__Task to carry out__
Transcribe all of the data exactly. Omit the pictures.

Image comparison data:

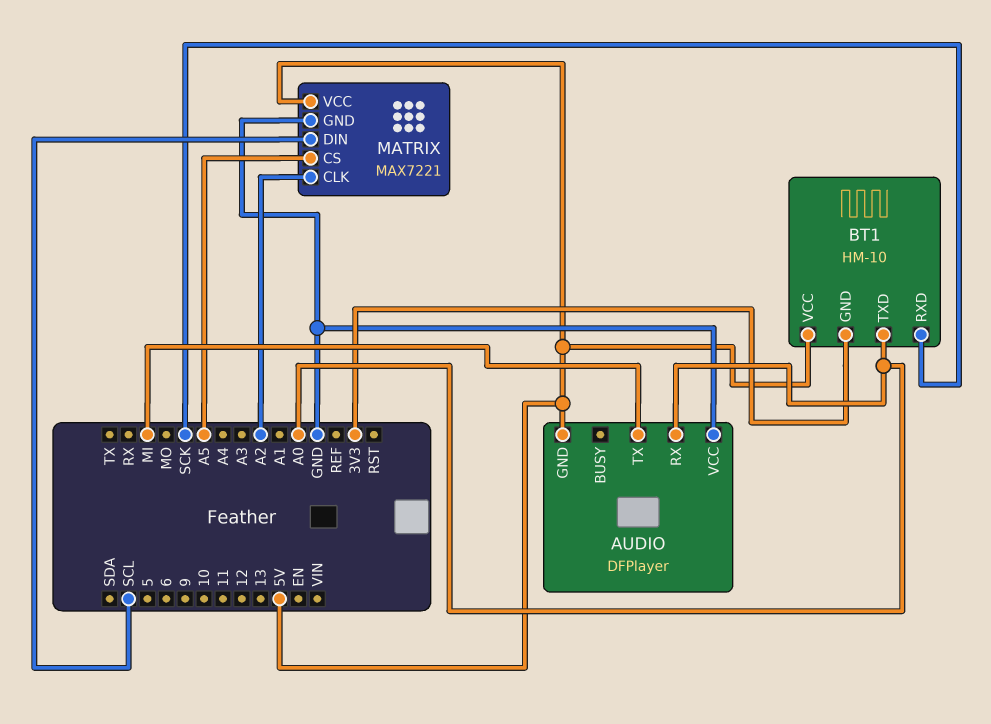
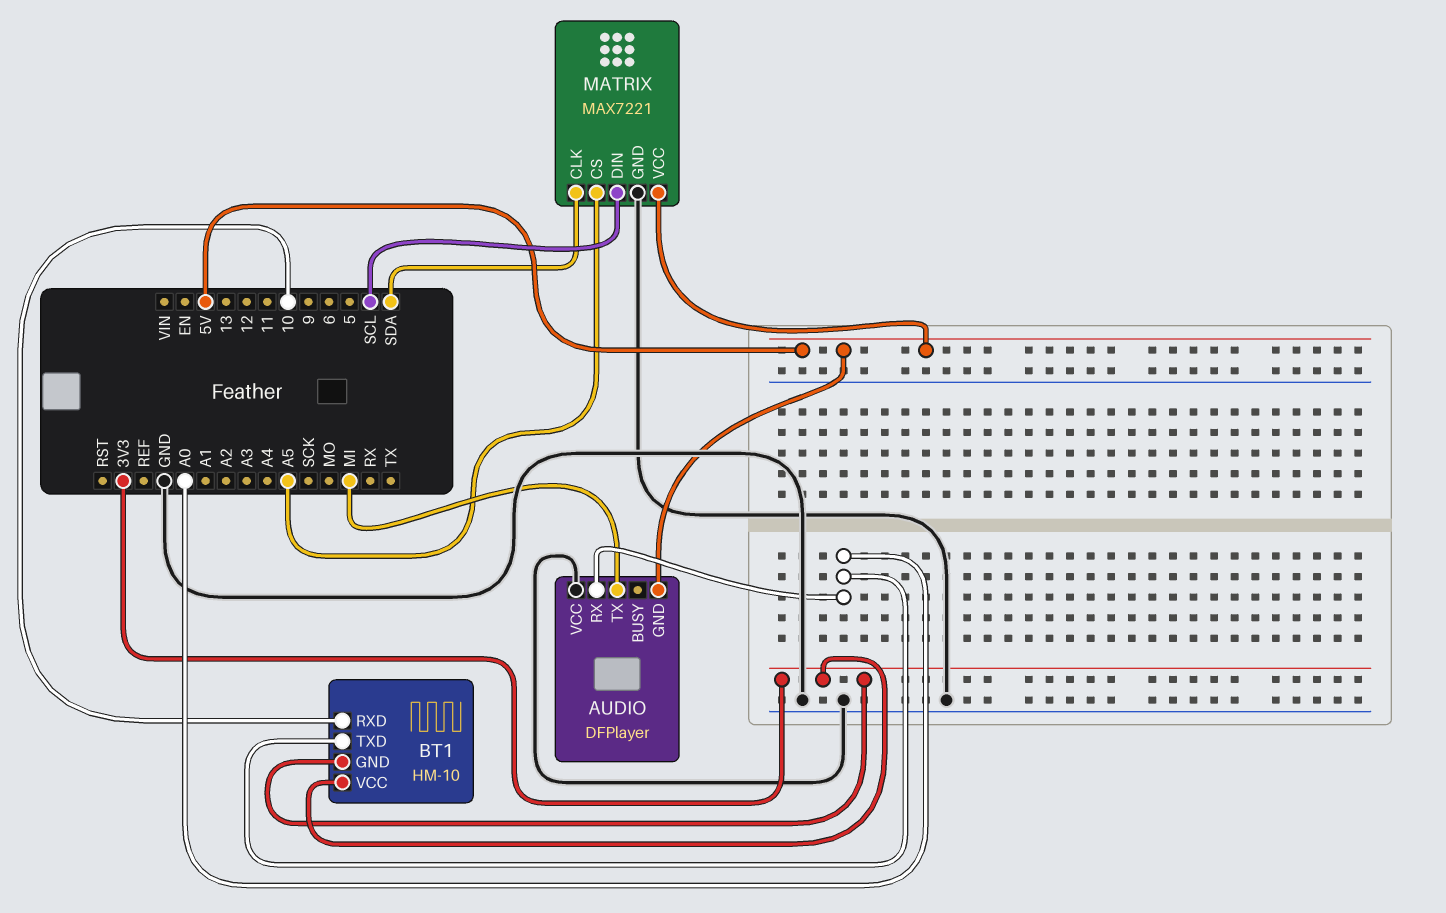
BT1 pin RXD: SCK -> 10
BT1 pin VCC: 5V -> 3V3
MATRIX pin CLK: A2 -> SDA

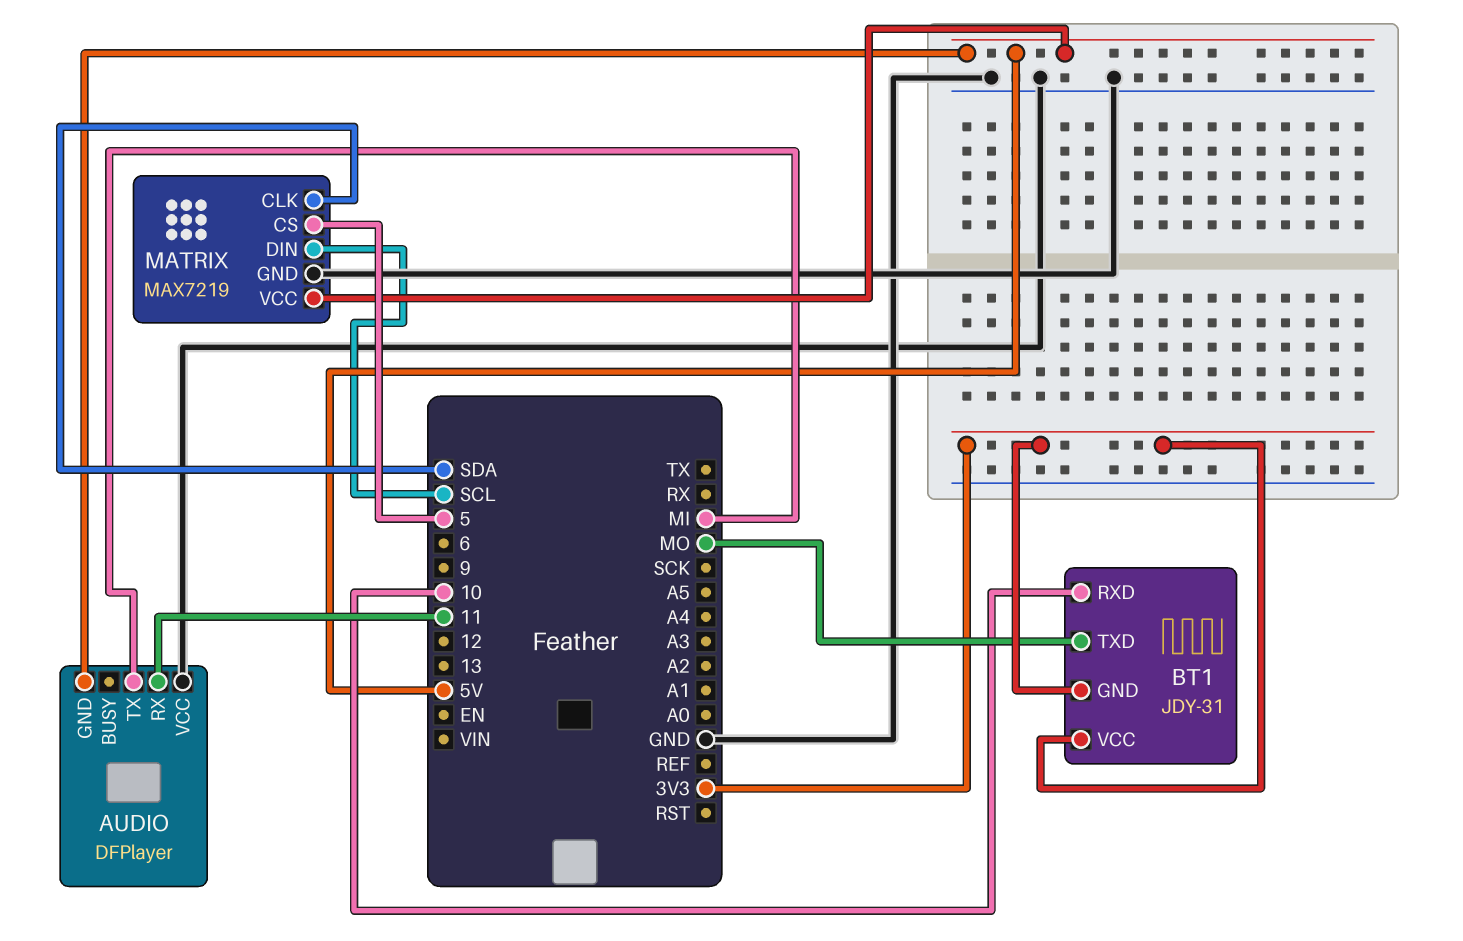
AUDIO pin RX: A0 -> 11
BT1: HM-10 -> JDY-31
BT1 pin TXD: A0 -> MO
MATRIX: MAX7221 -> MAX7219
MATRIX pin CS: A5 -> 5

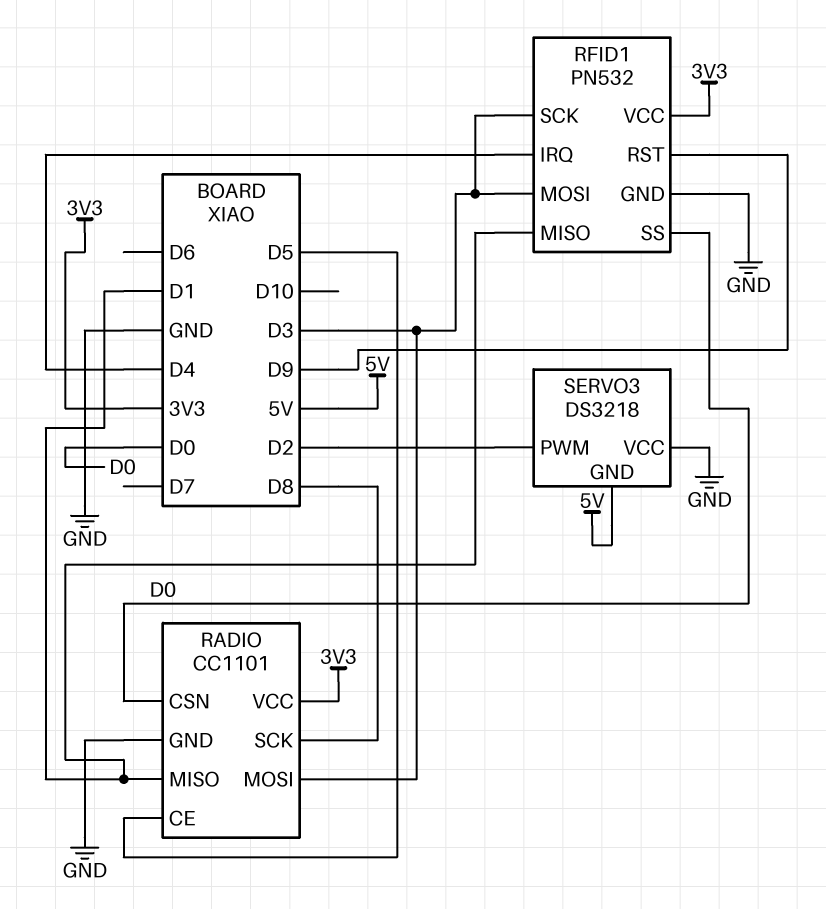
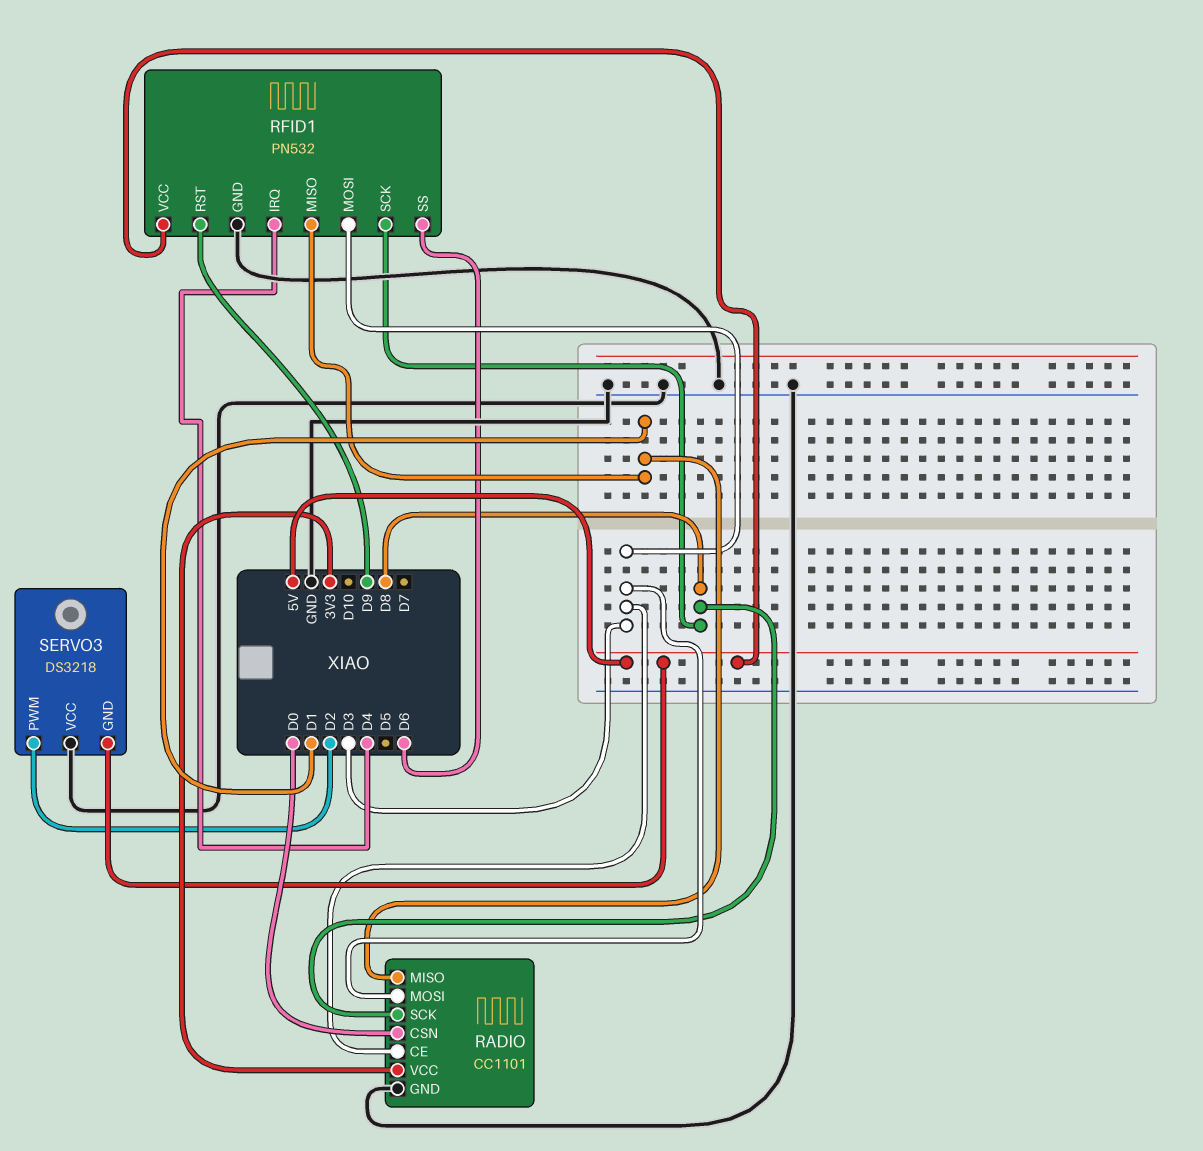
RADIO pin CE: D5 -> D3
RFID1 pin SCK: D3 -> D8
RFID1 pin SS: D0 -> D6
RFID1 pin VCC: 3V3 -> 5V

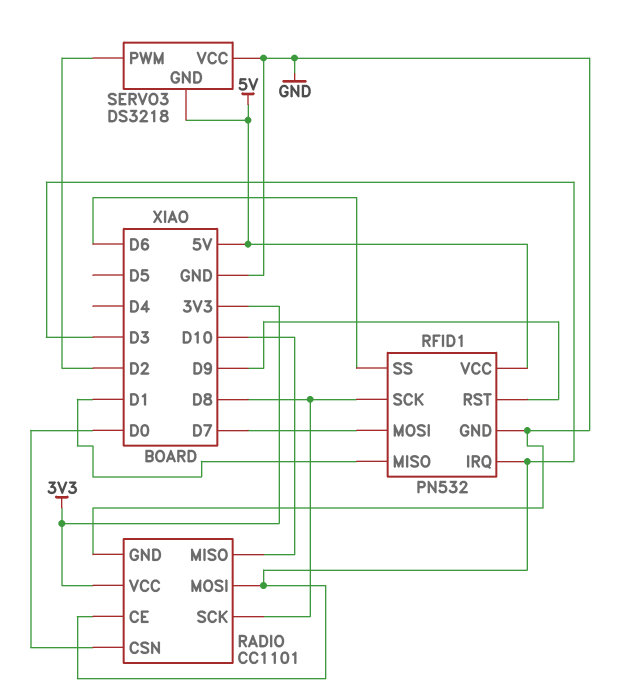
RADIO pin MISO: D1 -> D10
RFID1 pin IRQ: D4 -> D3
RFID1 pin MOSI: D3 -> D7

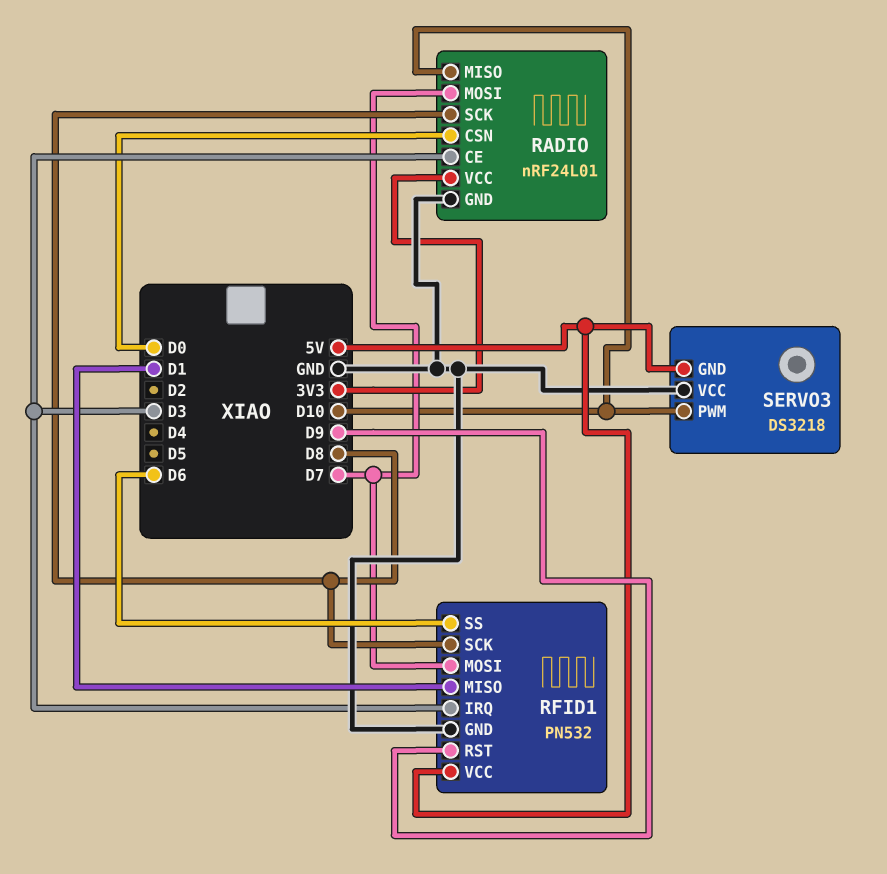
RADIO: CC1101 -> nRF24L01
RADIO pin MOSI: D3 -> D7
SERVO3 pin PWM: D2 -> D10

__Task output__
BT1 pin RXD: SCK -> 10
BT1 pin VCC: 5V -> 3V3
MATRIX pin CLK: A2 -> SDA

AUDIO pin RX: A0 -> 11
BT1: HM-10 -> JDY-31
BT1 pin TXD: A0 -> MO
MATRIX: MAX7221 -> MAX7219
MATRIX pin CS: A5 -> 5

RADIO pin CE: D5 -> D3
RFID1 pin SCK: D3 -> D8
RFID1 pin SS: D0 -> D6
RFID1 pin VCC: 3V3 -> 5V

RADIO pin MISO: D1 -> D10
RFID1 pin IRQ: D4 -> D3
RFID1 pin MOSI: D3 -> D7

RADIO: CC1101 -> nRF24L01
RADIO pin MOSI: D3 -> D7
SERVO3 pin PWM: D2 -> D10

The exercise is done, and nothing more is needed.